● What the exercise asks: Show every line of the data that includes the word "none".

● Given data:
****************

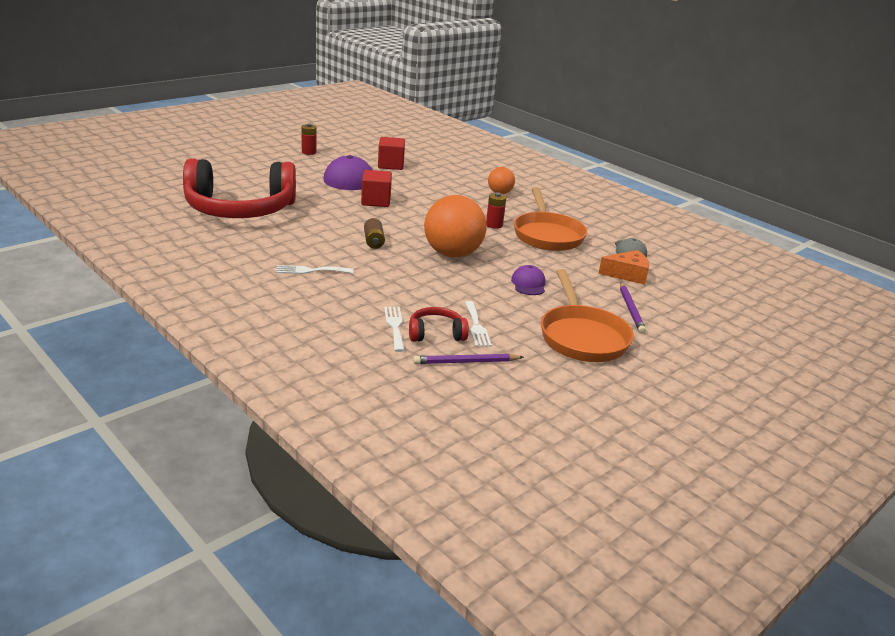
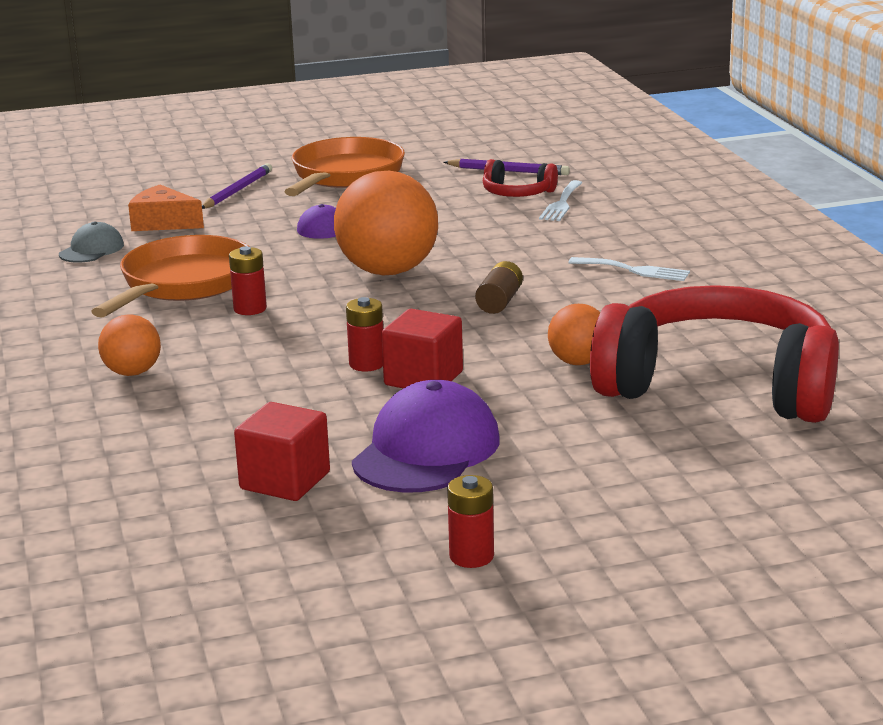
camera: 150 degrees left, 5 degrees down
(311, 214) = (578, 362): none -> orange ball
(407, 205) = (367, 364): none -> red battery
(476, 326) = (459, 195): white fork -> none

****************

● Result:
(311, 214) = (578, 362): none -> orange ball
(407, 205) = (367, 364): none -> red battery
(476, 326) = (459, 195): white fork -> none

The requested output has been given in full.